* **Supplied material**
------------------------------------------------------------

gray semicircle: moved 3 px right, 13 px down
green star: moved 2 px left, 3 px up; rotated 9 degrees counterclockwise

------------------------------------------------------------

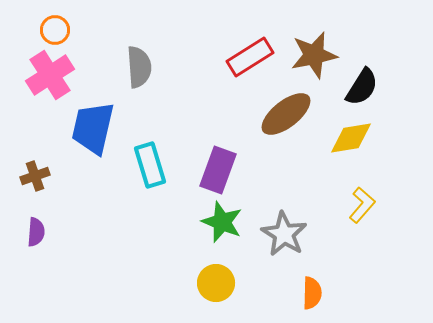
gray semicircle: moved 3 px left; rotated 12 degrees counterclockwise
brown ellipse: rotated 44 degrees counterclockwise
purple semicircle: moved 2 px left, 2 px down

------------------------------------------------------------

* **Goal**
Starting with the line with "gray semicircle: moved 3 px right, 13 px down" and going on through the line with "green star: moved", write those lines again, swapping "star" for "hexagon" and leaving everything else as it is.

* **Answer for the task**
gray semicircle: moved 3 px right, 13 px down
green hexagon: moved 2 px left, 3 px up; rotated 9 degrees counterclockwise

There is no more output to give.